** Records supplied follows **

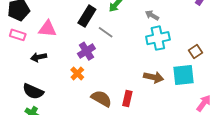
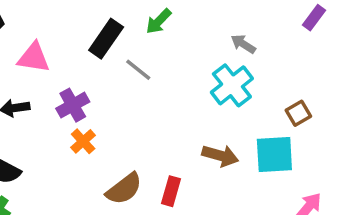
gray arrow: (152, 15) -> (243, 44), moved
cyan cross: (158, 38) -> (232, 85), turned -30
purple cross: (86, 51) -> (73, 105), moved
brown semicircle: (101, 99) -> (124, 189), turned 110

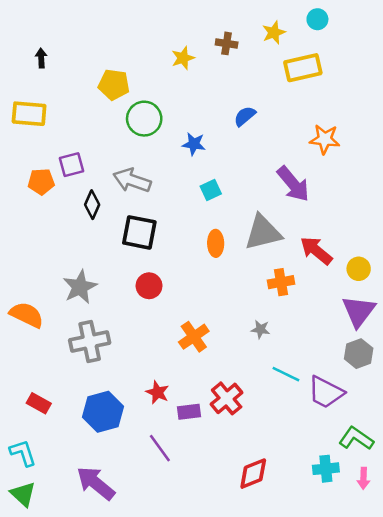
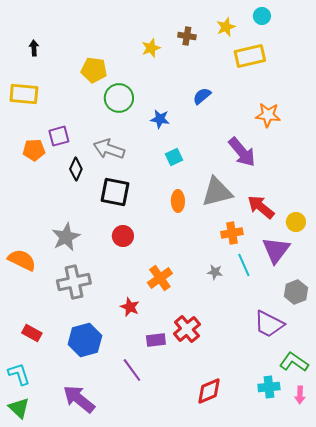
purple triangle: (359, 311) -> (276, 250), moved
cyan line: (286, 374) -> (244, 265), moved, turned 40
red star: (157, 392) -> (130, 307), moved

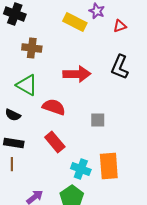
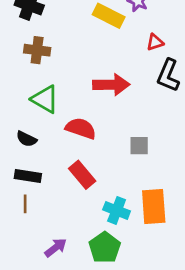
red triangle: (120, 26) -> (155, 42), moved
brown cross: (32, 48) -> (37, 50), moved

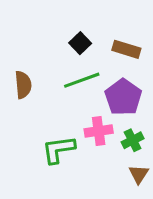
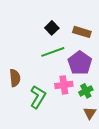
brown semicircle: (23, 85) -> (15, 78), moved
green L-shape: (59, 149) -> (38, 97), turned 130

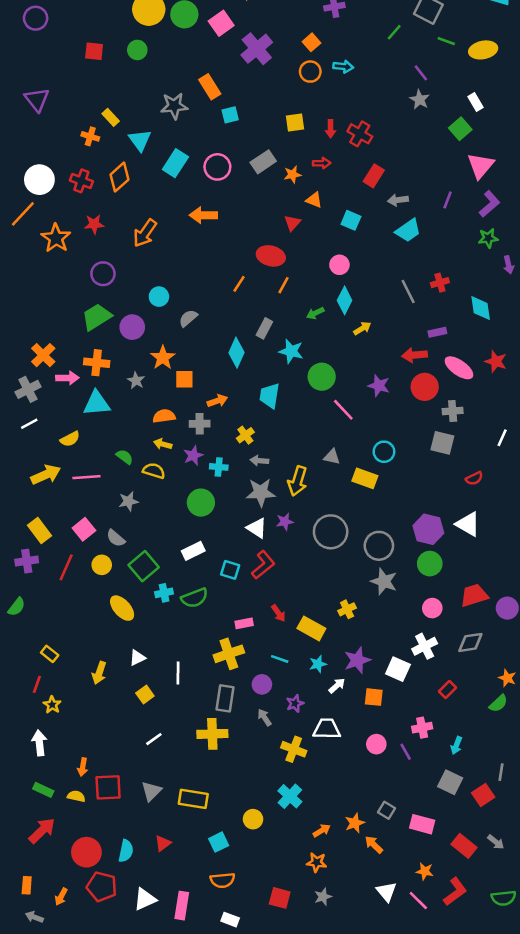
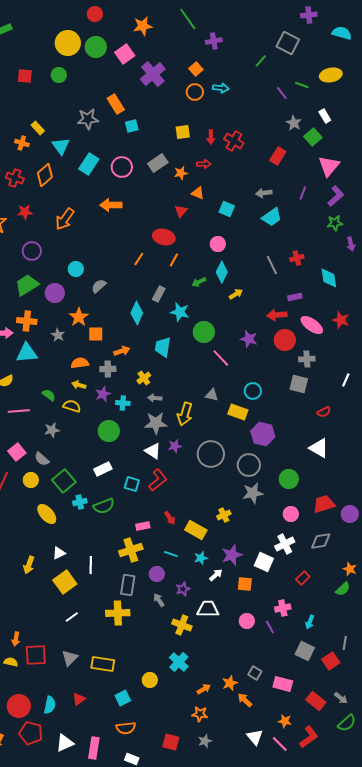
green line: (446, 41) -> (302, 85), moved
gray star: (420, 100) -> (294, 123), moved
red rectangle: (374, 176) -> (278, 156), moved
purple hexagon: (428, 529) -> (263, 434), moved
gray star: (384, 581) -> (253, 493), turned -30
yellow square: (145, 695) -> (65, 582), size x1.6
green semicircle: (503, 898) -> (347, 723), moved, turned -36

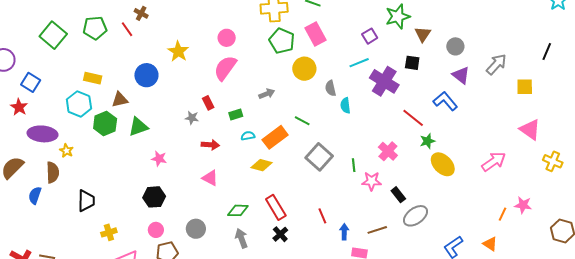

** End of Records supplied **

● **Task directions**: With the pictures left out, restate word for word every line of the data above, from the first down to the line that contains "green line: (446, 41) -> (302, 85), moved".

● **Written response**:
gray arrow: (152, 15) -> (243, 44), moved
cyan cross: (158, 38) -> (232, 85), turned -30
purple cross: (86, 51) -> (73, 105), moved
brown semicircle: (101, 99) -> (124, 189), turned 110

purple triangle: (359, 311) -> (276, 250), moved
cyan line: (286, 374) -> (244, 265), moved, turned 40
red star: (157, 392) -> (130, 307), moved

red triangle: (120, 26) -> (155, 42), moved
brown cross: (32, 48) -> (37, 50), moved

brown semicircle: (23, 85) -> (15, 78), moved
green L-shape: (59, 149) -> (38, 97), turned 130

green line: (446, 41) -> (302, 85), moved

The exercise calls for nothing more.